# REQUIRED ACTION
Only the lines containing the string "clock" are needed; copy all of them from the listing.

# STORED DATA
**********

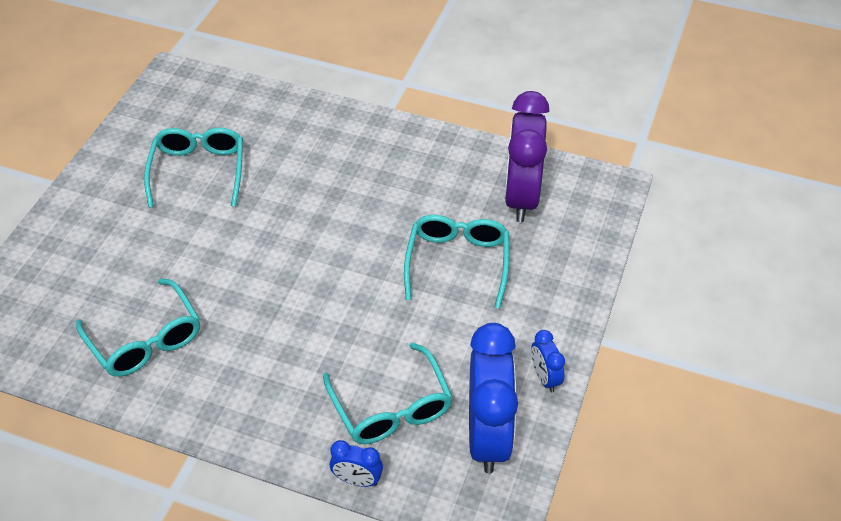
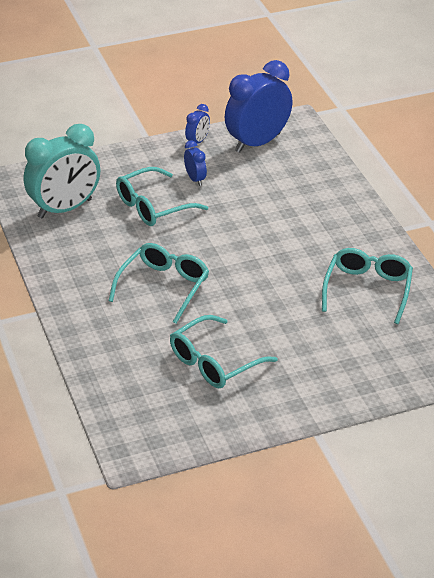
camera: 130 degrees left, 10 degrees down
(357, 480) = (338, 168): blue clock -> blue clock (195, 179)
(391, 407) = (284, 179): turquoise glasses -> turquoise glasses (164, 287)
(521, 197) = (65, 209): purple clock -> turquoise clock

**********

# ANSWER BELOW
(357, 480) = (338, 168): blue clock -> blue clock (195, 179)
(521, 197) = (65, 209): purple clock -> turquoise clock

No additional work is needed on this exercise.